• _Records_:
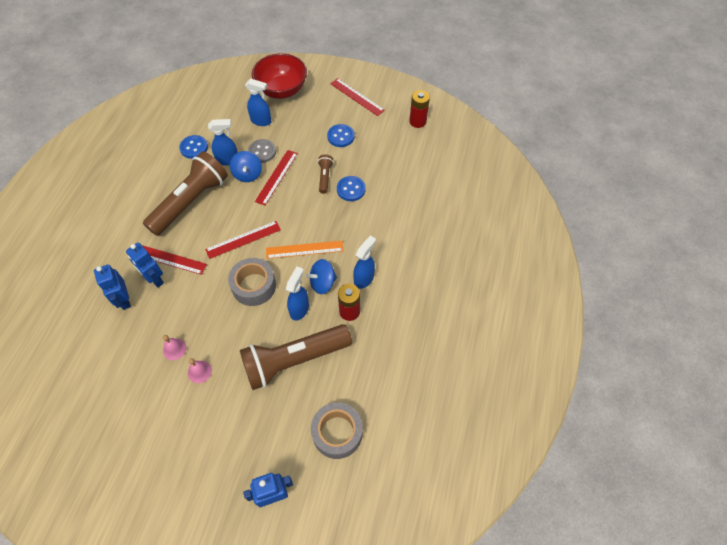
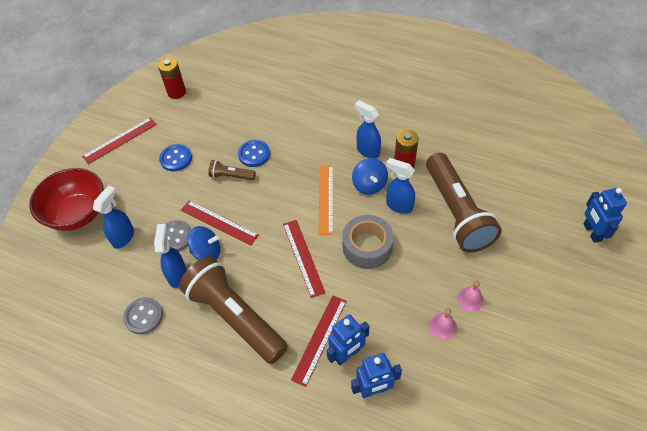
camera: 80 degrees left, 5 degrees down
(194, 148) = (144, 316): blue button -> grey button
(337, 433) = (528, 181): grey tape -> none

==

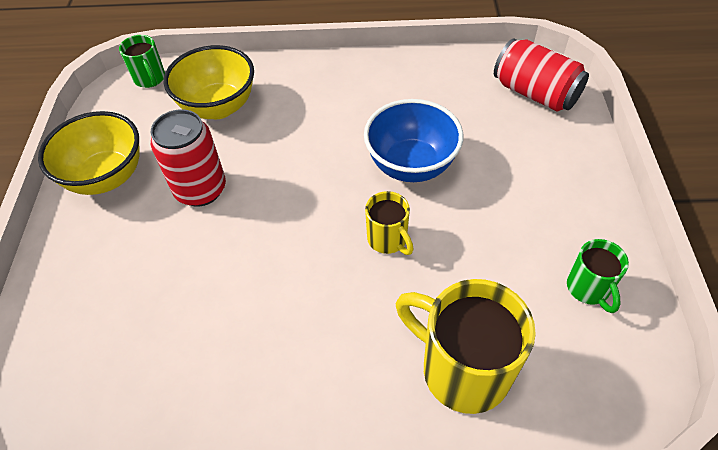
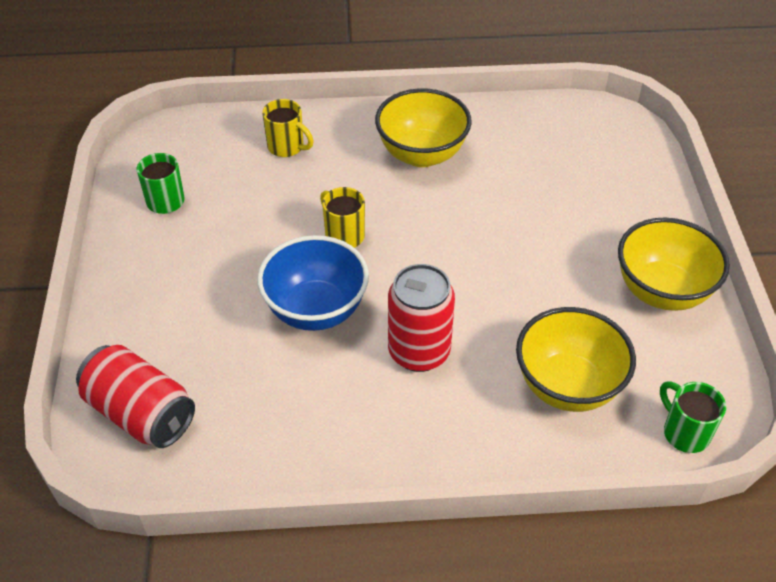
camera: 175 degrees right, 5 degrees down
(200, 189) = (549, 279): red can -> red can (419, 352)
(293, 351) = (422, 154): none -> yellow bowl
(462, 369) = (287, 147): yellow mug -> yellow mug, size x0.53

• _What to do_: Of all the entries above, output exactly the lines between the one holding "(293, 351) = (422, 154): none -> yellow bowl" and the one holding "(462, 369) = (287, 147): yellow", inclusive.

• _Reply to the task_:
(293, 351) = (422, 154): none -> yellow bowl
(462, 369) = (287, 147): yellow mug -> yellow mug, size x0.53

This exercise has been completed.